Please restate each entry word for word and leave the pictures out.

BEGIN Exercise materials

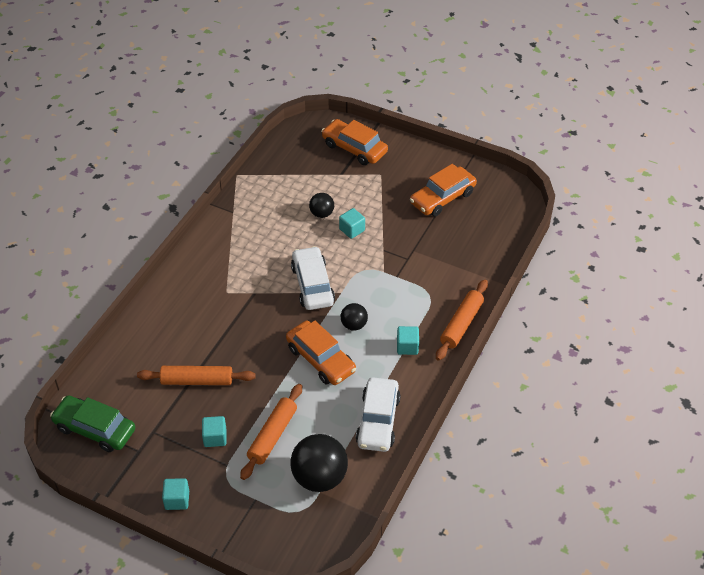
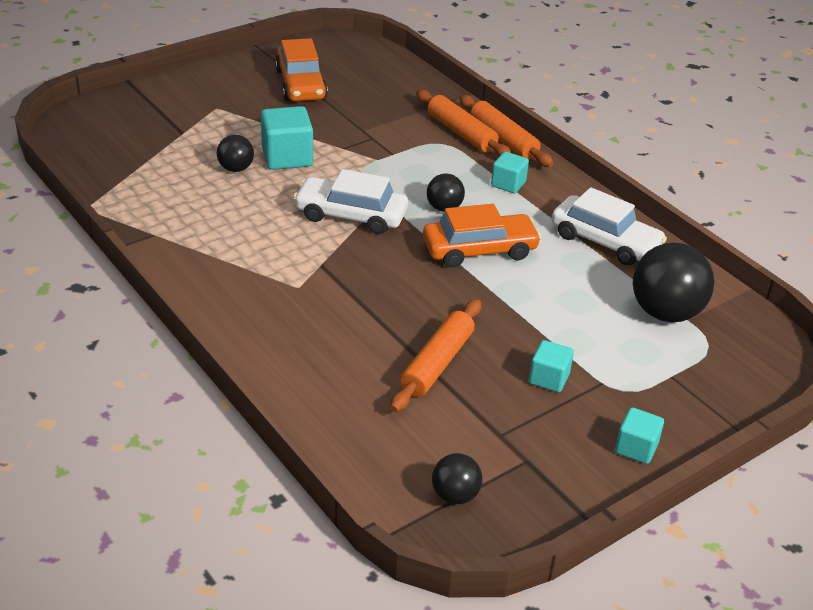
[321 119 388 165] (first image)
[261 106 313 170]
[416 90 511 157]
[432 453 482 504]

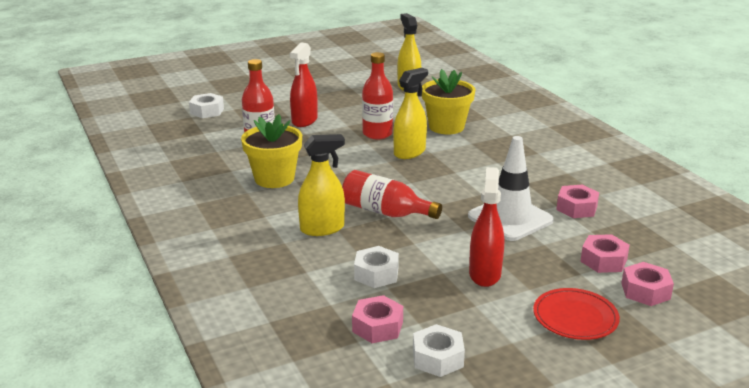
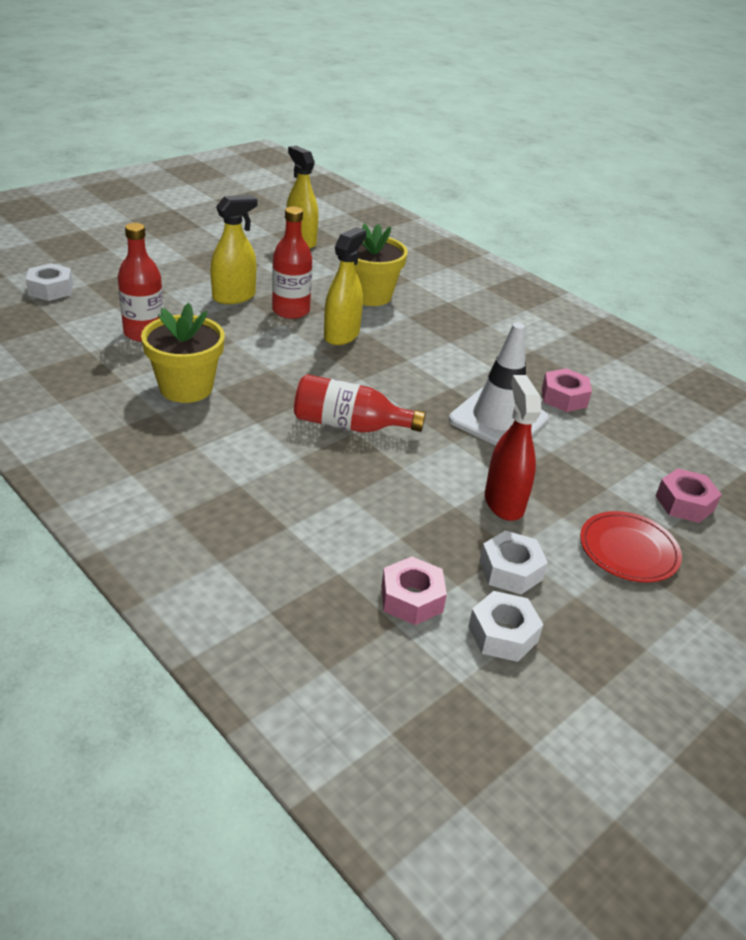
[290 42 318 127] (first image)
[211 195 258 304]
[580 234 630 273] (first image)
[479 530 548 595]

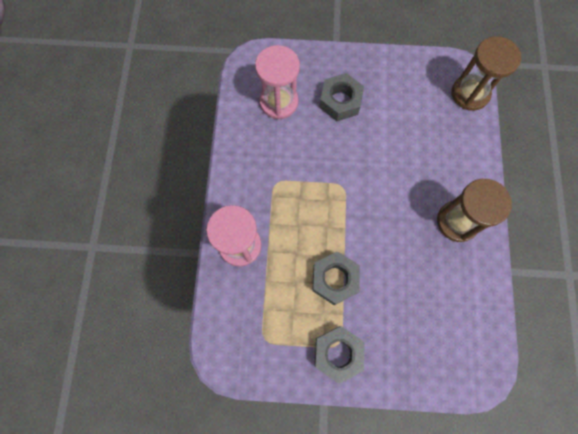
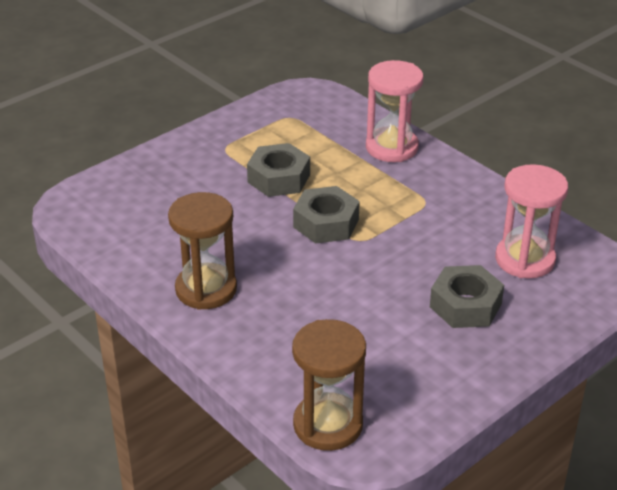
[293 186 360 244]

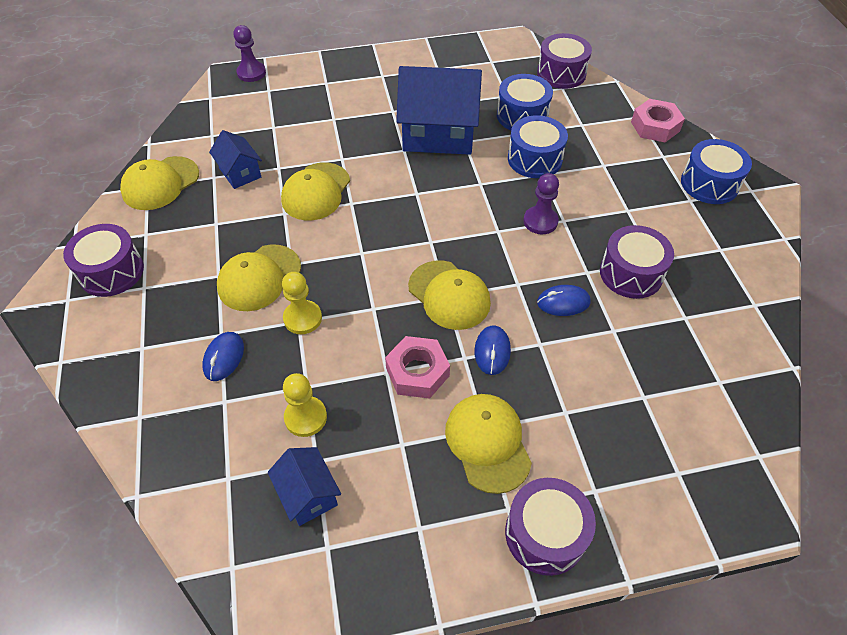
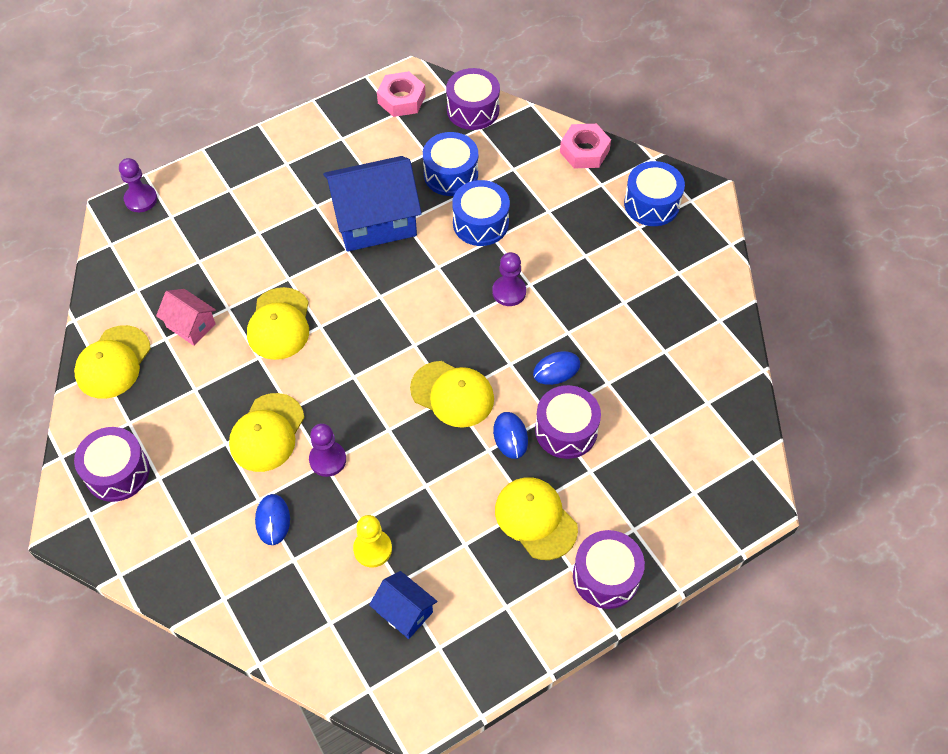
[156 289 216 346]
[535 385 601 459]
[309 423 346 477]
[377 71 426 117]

END Exercise materials

Task answer:
[321 119 388 165] (first image)
[261 106 313 170]
[416 90 511 157]
[432 453 482 504]

[290 42 318 127] (first image)
[211 195 258 304]
[580 234 630 273] (first image)
[479 530 548 595]

[293 186 360 244]

[156 289 216 346]
[535 385 601 459]
[309 423 346 477]
[377 71 426 117]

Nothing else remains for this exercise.